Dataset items
<<<<
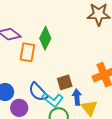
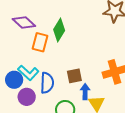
blue semicircle: (38, 92) -> (47, 83), turned -140
cyan L-shape: (53, 100) -> (28, 73), moved

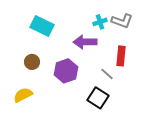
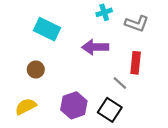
cyan cross: (100, 22) -> (104, 12), moved
purple hexagon: (66, 71) -> (74, 105), moved

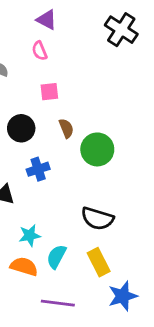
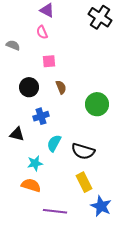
green circle: (97, 149) -> (97, 104), moved
cyan semicircle: (56, 257) -> (54, 143), moved
blue star: (123, 296) -> (101, 206), turned -30

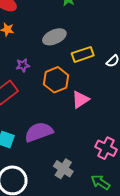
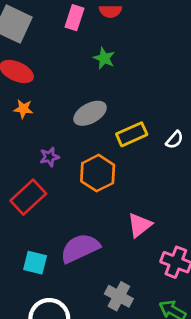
pink triangle: (80, 99) -> (140, 225), moved

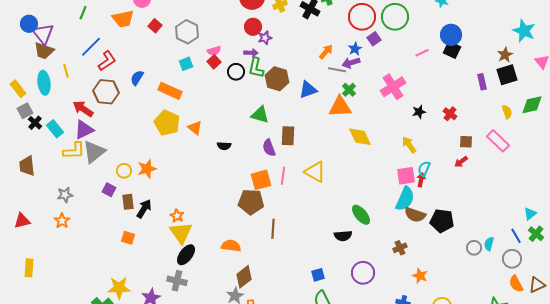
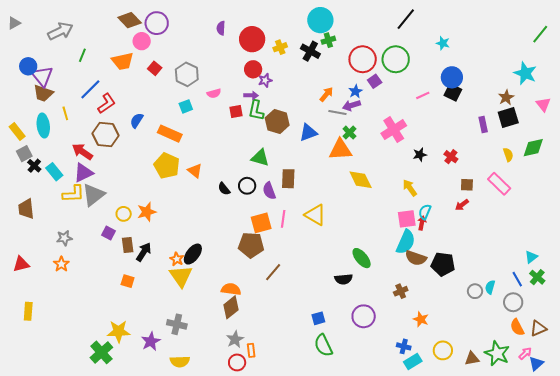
red square: (214, 62) -> (236, 111), moved, turned 32
black circle: (236, 72) -> (247, 186), moved
black semicircle: (224, 146) -> (224, 189), turned 48
brown line: (273, 229) -> (273, 272), turned 36
black ellipse: (186, 255) -> (193, 254), moved
brown diamond: (244, 277) -> (231, 307), moved

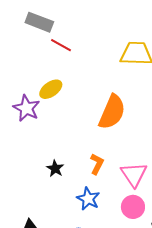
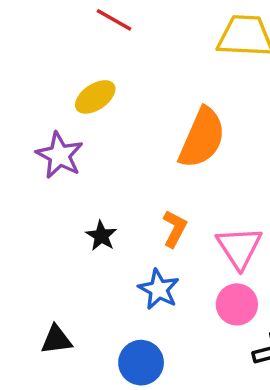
purple star: (26, 108) -> (59, 155), moved

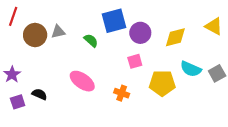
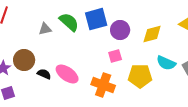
brown circle: (35, 35) -> (24, 60), moved
green semicircle: (91, 40) -> (69, 22), moved, size x1.5
orange cross: (122, 93) -> (103, 85), size x1.6
black semicircle: (39, 94) -> (44, 74), moved

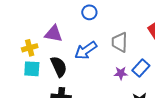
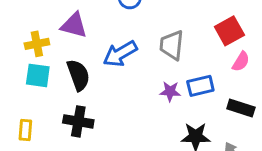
blue rectangle: (141, 68) -> (200, 86), turned 30

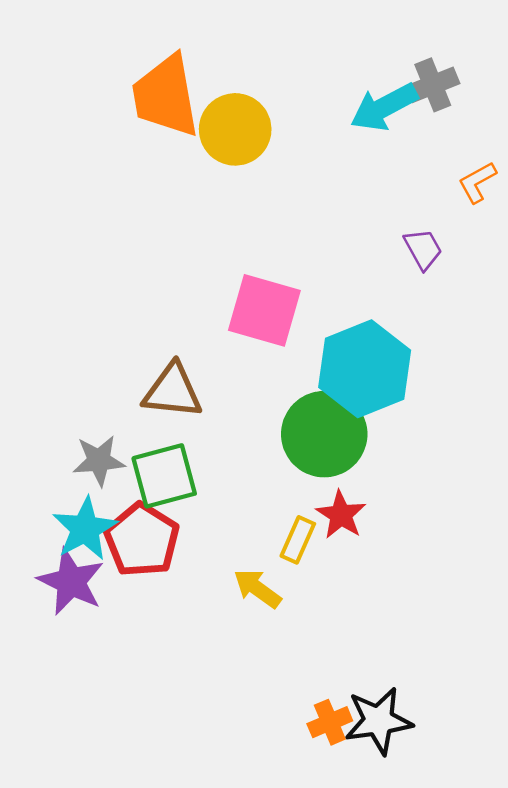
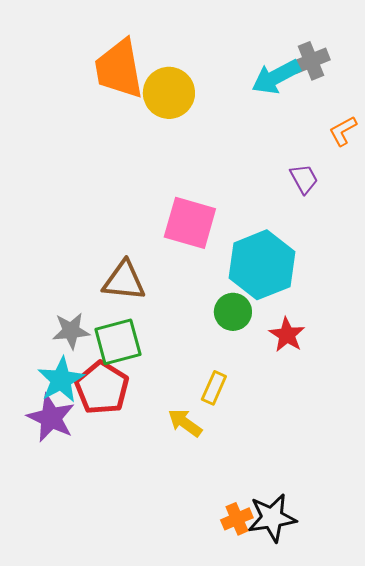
green circle: (324, 434) -> (233, 312), size x0.6
red star: (341, 515) -> (287, 335), moved

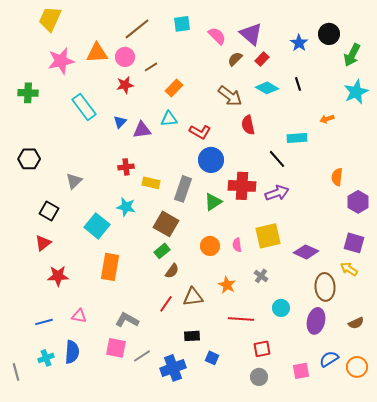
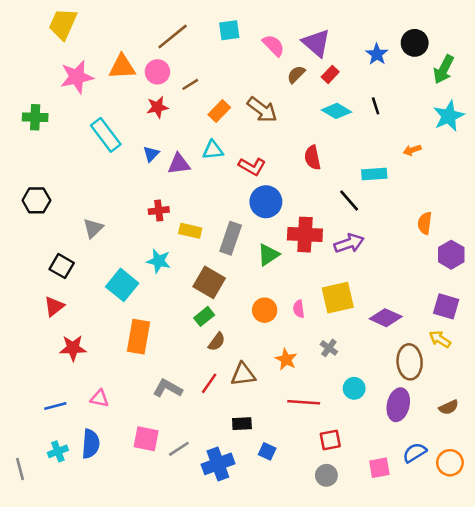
brown arrow: (230, 96) -> (262, 110), moved
gray L-shape: (127, 320) -> (168, 388), moved

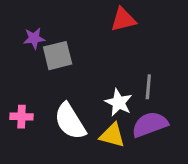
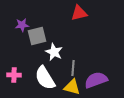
gray line: (148, 87) -> (73, 68), moved
white star: (119, 102) -> (54, 52), moved

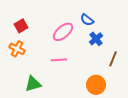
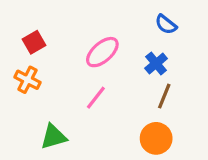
blue semicircle: (87, 20) -> (166, 24), moved
brown line: (113, 59) -> (164, 96), moved
pink line: (59, 60) -> (96, 98), turned -49

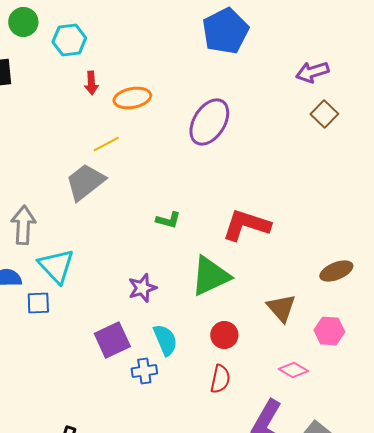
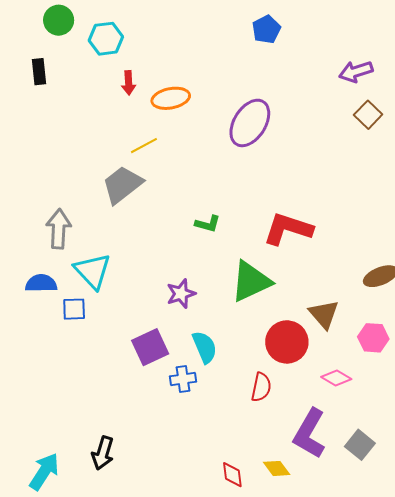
blue pentagon: (225, 31) -> (266, 29), size x0.6
red circle: (224, 335) -> (287, 342), moved, size x1.5

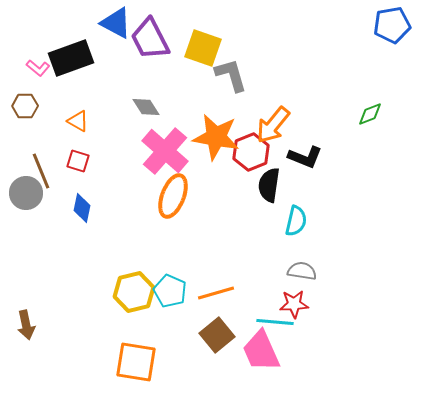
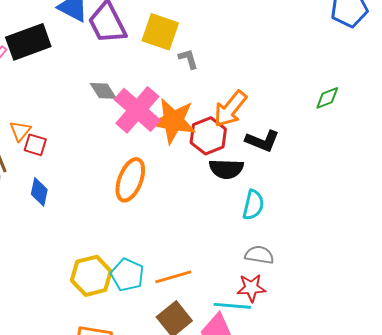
gray L-shape: (231, 75) -> (188, 59), size x0.6
orange triangle: (78, 121) -> (20, 131), moved, turned 40
pink cross: (165, 151) -> (137, 110), moved
black semicircle: (269, 185) -> (226, 169), turned -96

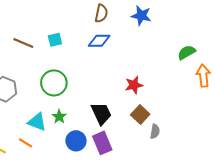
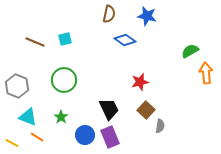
blue diamond: (99, 41) -> (125, 40), moved, turned 35
green star: (59, 117) -> (61, 117), moved
cyan triangle: (37, 122) -> (28, 117), moved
>>>>
* **TASK ITEM**: Beginning with the first entry above, reproduce every line verbatim until the line with "black ellipse: (186, 255)", which is included too; omit pictures.

* **YOUR RESPONSE**:
blue semicircle: (38, 92) -> (47, 83), turned -140
cyan L-shape: (53, 100) -> (28, 73), moved

cyan cross: (100, 22) -> (104, 12), moved
purple hexagon: (66, 71) -> (74, 105), moved

green circle: (97, 149) -> (97, 104), moved
cyan semicircle: (56, 257) -> (54, 143), moved
blue star: (123, 296) -> (101, 206), turned -30

pink triangle: (80, 99) -> (140, 225), moved

red square: (214, 62) -> (236, 111), moved, turned 32
black circle: (236, 72) -> (247, 186), moved
black semicircle: (224, 146) -> (224, 189), turned 48
brown line: (273, 229) -> (273, 272), turned 36
black ellipse: (186, 255) -> (193, 254), moved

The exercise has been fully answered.